**TASK DETAILS:** List the lines of this listing that hold the word "none".

**INFORMATION SUPPLIED:**
※ ※ ※

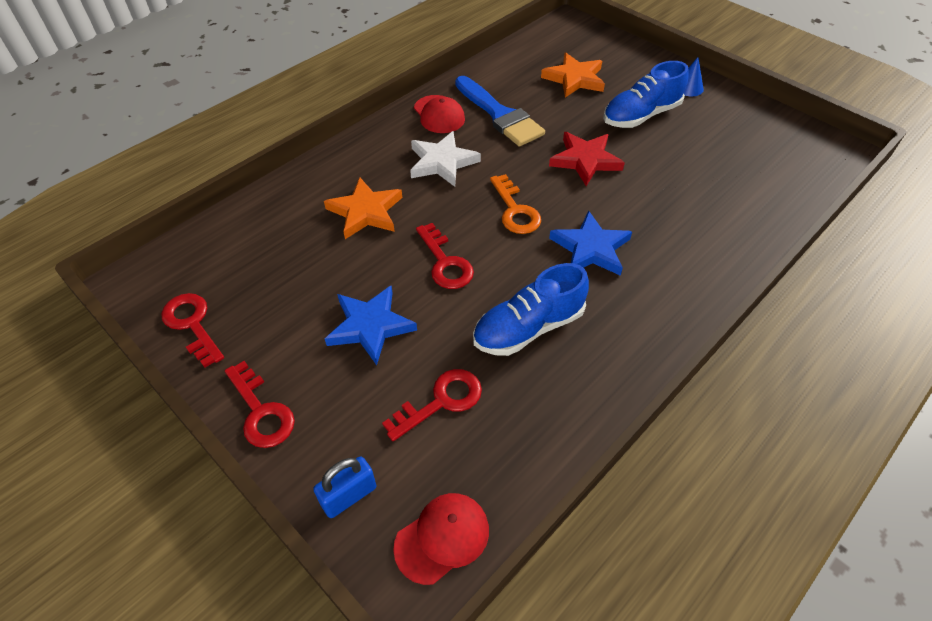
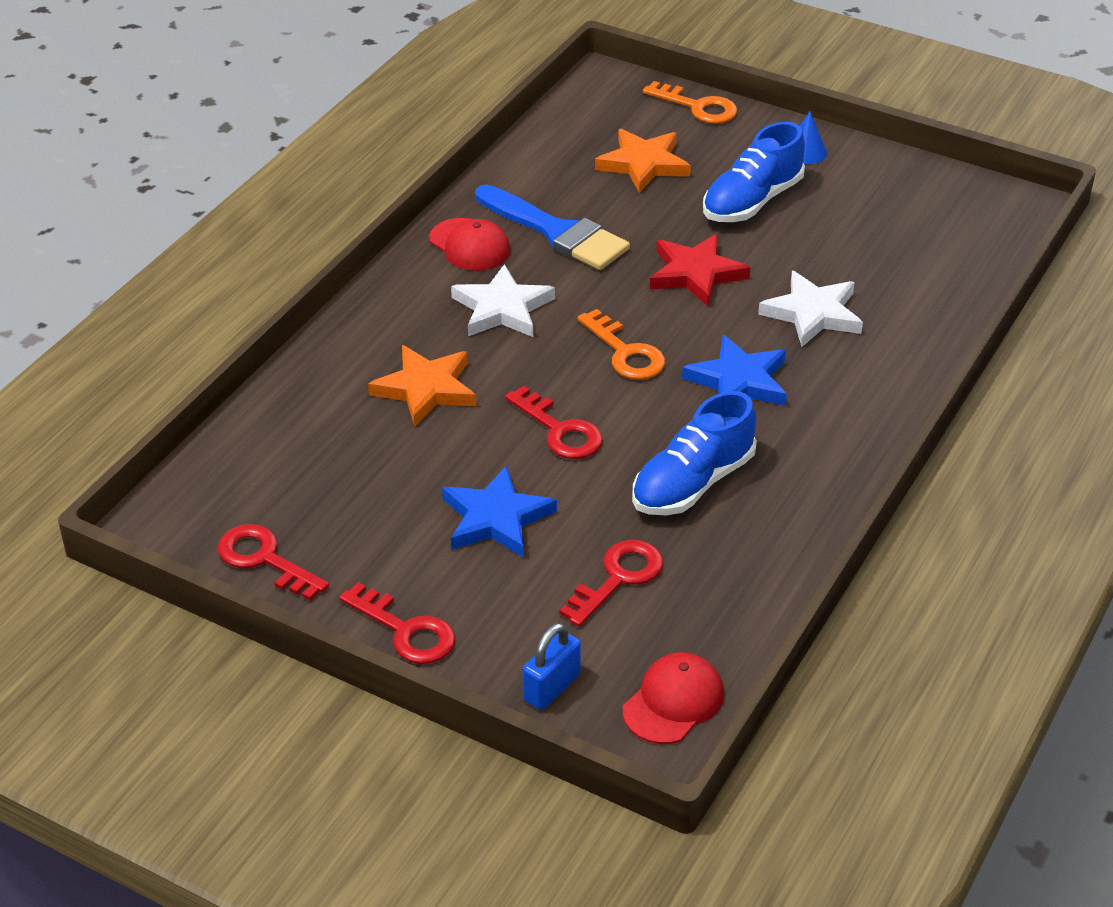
camera: 15 degrees left, 10 degrees down
none -> orange key [643,81,737,124]
none -> white star [758,271,863,347]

※ ※ ※

**ANSWER BOX:**
none -> orange key [643,81,737,124]
none -> white star [758,271,863,347]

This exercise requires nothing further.